** Start of Material to process **

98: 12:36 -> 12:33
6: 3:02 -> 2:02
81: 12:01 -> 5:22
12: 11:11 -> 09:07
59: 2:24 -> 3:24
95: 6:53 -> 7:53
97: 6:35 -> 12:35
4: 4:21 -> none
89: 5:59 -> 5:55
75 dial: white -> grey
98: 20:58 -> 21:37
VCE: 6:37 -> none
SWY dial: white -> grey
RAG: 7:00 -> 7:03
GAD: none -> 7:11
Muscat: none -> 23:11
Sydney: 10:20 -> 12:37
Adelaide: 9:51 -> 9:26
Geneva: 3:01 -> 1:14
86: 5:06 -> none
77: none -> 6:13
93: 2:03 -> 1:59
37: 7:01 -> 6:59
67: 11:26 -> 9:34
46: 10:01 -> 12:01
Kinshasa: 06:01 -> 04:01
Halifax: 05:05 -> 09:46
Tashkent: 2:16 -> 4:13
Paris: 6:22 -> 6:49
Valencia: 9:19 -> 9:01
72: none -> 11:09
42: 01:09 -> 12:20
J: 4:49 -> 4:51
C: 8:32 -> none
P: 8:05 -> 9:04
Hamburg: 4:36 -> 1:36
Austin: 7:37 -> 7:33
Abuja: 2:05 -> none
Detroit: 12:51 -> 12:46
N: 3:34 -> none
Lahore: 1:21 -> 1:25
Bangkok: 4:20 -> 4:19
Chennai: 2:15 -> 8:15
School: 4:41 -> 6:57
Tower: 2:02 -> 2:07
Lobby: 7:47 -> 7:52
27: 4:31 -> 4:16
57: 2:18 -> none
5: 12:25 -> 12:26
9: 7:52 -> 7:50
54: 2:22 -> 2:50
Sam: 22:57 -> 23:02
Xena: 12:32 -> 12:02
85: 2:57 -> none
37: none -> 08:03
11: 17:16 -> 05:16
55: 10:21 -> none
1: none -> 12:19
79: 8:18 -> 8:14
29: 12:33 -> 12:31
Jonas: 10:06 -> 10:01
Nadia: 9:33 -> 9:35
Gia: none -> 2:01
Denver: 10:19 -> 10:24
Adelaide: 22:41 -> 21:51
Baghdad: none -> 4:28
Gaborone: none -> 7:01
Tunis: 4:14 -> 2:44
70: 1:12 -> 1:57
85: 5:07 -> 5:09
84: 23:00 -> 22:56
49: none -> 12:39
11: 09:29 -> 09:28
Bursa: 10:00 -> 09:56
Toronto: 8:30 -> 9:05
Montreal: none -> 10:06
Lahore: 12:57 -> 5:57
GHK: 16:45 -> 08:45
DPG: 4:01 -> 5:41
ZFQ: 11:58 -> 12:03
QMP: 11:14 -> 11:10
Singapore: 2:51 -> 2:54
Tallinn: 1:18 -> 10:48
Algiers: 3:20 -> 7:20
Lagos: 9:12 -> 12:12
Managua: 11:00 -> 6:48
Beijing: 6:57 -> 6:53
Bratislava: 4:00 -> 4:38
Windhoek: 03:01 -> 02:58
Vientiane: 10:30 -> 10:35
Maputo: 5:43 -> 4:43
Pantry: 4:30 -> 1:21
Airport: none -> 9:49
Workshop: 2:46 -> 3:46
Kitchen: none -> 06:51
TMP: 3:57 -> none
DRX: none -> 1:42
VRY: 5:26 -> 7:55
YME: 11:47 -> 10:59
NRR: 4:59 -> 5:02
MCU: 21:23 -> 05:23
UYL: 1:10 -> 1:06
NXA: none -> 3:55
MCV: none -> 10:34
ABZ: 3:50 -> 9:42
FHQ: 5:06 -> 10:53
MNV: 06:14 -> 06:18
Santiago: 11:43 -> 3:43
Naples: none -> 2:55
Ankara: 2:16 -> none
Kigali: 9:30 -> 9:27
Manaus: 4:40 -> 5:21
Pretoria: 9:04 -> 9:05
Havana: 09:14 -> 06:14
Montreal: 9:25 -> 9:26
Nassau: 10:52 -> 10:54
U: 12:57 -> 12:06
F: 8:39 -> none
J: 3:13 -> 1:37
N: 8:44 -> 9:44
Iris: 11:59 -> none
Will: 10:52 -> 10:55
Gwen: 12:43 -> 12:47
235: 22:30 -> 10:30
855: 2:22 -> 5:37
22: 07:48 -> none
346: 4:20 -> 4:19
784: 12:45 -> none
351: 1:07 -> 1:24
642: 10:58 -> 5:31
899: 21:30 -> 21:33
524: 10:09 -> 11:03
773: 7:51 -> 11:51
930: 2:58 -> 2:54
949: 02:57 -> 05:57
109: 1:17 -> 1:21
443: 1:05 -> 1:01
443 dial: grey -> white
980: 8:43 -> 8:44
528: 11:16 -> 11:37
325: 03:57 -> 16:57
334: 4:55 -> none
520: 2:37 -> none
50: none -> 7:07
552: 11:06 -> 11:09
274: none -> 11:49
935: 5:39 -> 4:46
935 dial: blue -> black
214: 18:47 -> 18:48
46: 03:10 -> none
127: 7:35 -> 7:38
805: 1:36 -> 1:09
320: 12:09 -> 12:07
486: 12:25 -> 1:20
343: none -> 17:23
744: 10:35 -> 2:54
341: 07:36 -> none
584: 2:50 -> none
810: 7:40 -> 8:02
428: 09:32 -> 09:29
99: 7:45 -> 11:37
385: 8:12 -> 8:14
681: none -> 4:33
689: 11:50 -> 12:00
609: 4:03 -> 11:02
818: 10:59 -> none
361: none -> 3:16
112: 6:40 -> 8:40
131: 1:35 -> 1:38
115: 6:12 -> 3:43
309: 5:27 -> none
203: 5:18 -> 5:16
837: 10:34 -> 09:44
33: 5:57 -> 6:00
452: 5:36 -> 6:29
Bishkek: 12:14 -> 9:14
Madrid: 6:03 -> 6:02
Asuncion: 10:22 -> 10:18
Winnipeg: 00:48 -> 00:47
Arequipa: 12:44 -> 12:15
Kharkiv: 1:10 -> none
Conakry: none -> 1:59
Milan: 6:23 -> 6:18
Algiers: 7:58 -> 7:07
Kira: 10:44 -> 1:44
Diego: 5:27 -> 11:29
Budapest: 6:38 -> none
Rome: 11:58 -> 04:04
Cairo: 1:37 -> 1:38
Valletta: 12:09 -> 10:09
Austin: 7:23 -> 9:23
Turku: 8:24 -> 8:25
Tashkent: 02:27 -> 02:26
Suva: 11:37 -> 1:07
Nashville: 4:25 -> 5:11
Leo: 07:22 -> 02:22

** End of Material to process **

The request:
Copy every line of the records above verbatim, keeping their order.

Written response:
98: 12:36 -> 12:33
6: 3:02 -> 2:02
81: 12:01 -> 5:22
12: 11:11 -> 09:07
59: 2:24 -> 3:24
95: 6:53 -> 7:53
97: 6:35 -> 12:35
4: 4:21 -> none
89: 5:59 -> 5:55
75 dial: white -> grey
98: 20:58 -> 21:37
VCE: 6:37 -> none
SWY dial: white -> grey
RAG: 7:00 -> 7:03
GAD: none -> 7:11
Muscat: none -> 23:11
Sydney: 10:20 -> 12:37
Adelaide: 9:51 -> 9:26
Geneva: 3:01 -> 1:14
86: 5:06 -> none
77: none -> 6:13
93: 2:03 -> 1:59
37: 7:01 -> 6:59
67: 11:26 -> 9:34
46: 10:01 -> 12:01
Kinshasa: 06:01 -> 04:01
Halifax: 05:05 -> 09:46
Tashkent: 2:16 -> 4:13
Paris: 6:22 -> 6:49
Valencia: 9:19 -> 9:01
72: none -> 11:09
42: 01:09 -> 12:20
J: 4:49 -> 4:51
C: 8:32 -> none
P: 8:05 -> 9:04
Hamburg: 4:36 -> 1:36
Austin: 7:37 -> 7:33
Abuja: 2:05 -> none
Detroit: 12:51 -> 12:46
N: 3:34 -> none
Lahore: 1:21 -> 1:25
Bangkok: 4:20 -> 4:19
Chennai: 2:15 -> 8:15
School: 4:41 -> 6:57
Tower: 2:02 -> 2:07
Lobby: 7:47 -> 7:52
27: 4:31 -> 4:16
57: 2:18 -> none
5: 12:25 -> 12:26
9: 7:52 -> 7:50
54: 2:22 -> 2:50
Sam: 22:57 -> 23:02
Xena: 12:32 -> 12:02
85: 2:57 -> none
37: none -> 08:03
11: 17:16 -> 05:16
55: 10:21 -> none
1: none -> 12:19
79: 8:18 -> 8:14
29: 12:33 -> 12:31
Jonas: 10:06 -> 10:01
Nadia: 9:33 -> 9:35
Gia: none -> 2:01
Denver: 10:19 -> 10:24
Adelaide: 22:41 -> 21:51
Baghdad: none -> 4:28
Gaborone: none -> 7:01
Tunis: 4:14 -> 2:44
70: 1:12 -> 1:57
85: 5:07 -> 5:09
84: 23:00 -> 22:56
49: none -> 12:39
11: 09:29 -> 09:28
Bursa: 10:00 -> 09:56
Toronto: 8:30 -> 9:05
Montreal: none -> 10:06
Lahore: 12:57 -> 5:57
GHK: 16:45 -> 08:45
DPG: 4:01 -> 5:41
ZFQ: 11:58 -> 12:03
QMP: 11:14 -> 11:10
Singapore: 2:51 -> 2:54
Tallinn: 1:18 -> 10:48
Algiers: 3:20 -> 7:20
Lagos: 9:12 -> 12:12
Managua: 11:00 -> 6:48
Beijing: 6:57 -> 6:53
Bratislava: 4:00 -> 4:38
Windhoek: 03:01 -> 02:58
Vientiane: 10:30 -> 10:35
Maputo: 5:43 -> 4:43
Pantry: 4:30 -> 1:21
Airport: none -> 9:49
Workshop: 2:46 -> 3:46
Kitchen: none -> 06:51
TMP: 3:57 -> none
DRX: none -> 1:42
VRY: 5:26 -> 7:55
YME: 11:47 -> 10:59
NRR: 4:59 -> 5:02
MCU: 21:23 -> 05:23
UYL: 1:10 -> 1:06
NXA: none -> 3:55
MCV: none -> 10:34
ABZ: 3:50 -> 9:42
FHQ: 5:06 -> 10:53
MNV: 06:14 -> 06:18
Santiago: 11:43 -> 3:43
Naples: none -> 2:55
Ankara: 2:16 -> none
Kigali: 9:30 -> 9:27
Manaus: 4:40 -> 5:21
Pretoria: 9:04 -> 9:05
Havana: 09:14 -> 06:14
Montreal: 9:25 -> 9:26
Nassau: 10:52 -> 10:54
U: 12:57 -> 12:06
F: 8:39 -> none
J: 3:13 -> 1:37
N: 8:44 -> 9:44
Iris: 11:59 -> none
Will: 10:52 -> 10:55
Gwen: 12:43 -> 12:47
235: 22:30 -> 10:30
855: 2:22 -> 5:37
22: 07:48 -> none
346: 4:20 -> 4:19
784: 12:45 -> none
351: 1:07 -> 1:24
642: 10:58 -> 5:31
899: 21:30 -> 21:33
524: 10:09 -> 11:03
773: 7:51 -> 11:51
930: 2:58 -> 2:54
949: 02:57 -> 05:57
109: 1:17 -> 1:21
443: 1:05 -> 1:01
443 dial: grey -> white
980: 8:43 -> 8:44
528: 11:16 -> 11:37
325: 03:57 -> 16:57
334: 4:55 -> none
520: 2:37 -> none
50: none -> 7:07
552: 11:06 -> 11:09
274: none -> 11:49
935: 5:39 -> 4:46
935 dial: blue -> black
214: 18:47 -> 18:48
46: 03:10 -> none
127: 7:35 -> 7:38
805: 1:36 -> 1:09
320: 12:09 -> 12:07
486: 12:25 -> 1:20
343: none -> 17:23
744: 10:35 -> 2:54
341: 07:36 -> none
584: 2:50 -> none
810: 7:40 -> 8:02
428: 09:32 -> 09:29
99: 7:45 -> 11:37
385: 8:12 -> 8:14
681: none -> 4:33
689: 11:50 -> 12:00
609: 4:03 -> 11:02
818: 10:59 -> none
361: none -> 3:16
112: 6:40 -> 8:40
131: 1:35 -> 1:38
115: 6:12 -> 3:43
309: 5:27 -> none
203: 5:18 -> 5:16
837: 10:34 -> 09:44
33: 5:57 -> 6:00
452: 5:36 -> 6:29
Bishkek: 12:14 -> 9:14
Madrid: 6:03 -> 6:02
Asuncion: 10:22 -> 10:18
Winnipeg: 00:48 -> 00:47
Arequipa: 12:44 -> 12:15
Kharkiv: 1:10 -> none
Conakry: none -> 1:59
Milan: 6:23 -> 6:18
Algiers: 7:58 -> 7:07
Kira: 10:44 -> 1:44
Diego: 5:27 -> 11:29
Budapest: 6:38 -> none
Rome: 11:58 -> 04:04
Cairo: 1:37 -> 1:38
Valletta: 12:09 -> 10:09
Austin: 7:23 -> 9:23
Turku: 8:24 -> 8:25
Tashkent: 02:27 -> 02:26
Suva: 11:37 -> 1:07
Nashville: 4:25 -> 5:11
Leo: 07:22 -> 02:22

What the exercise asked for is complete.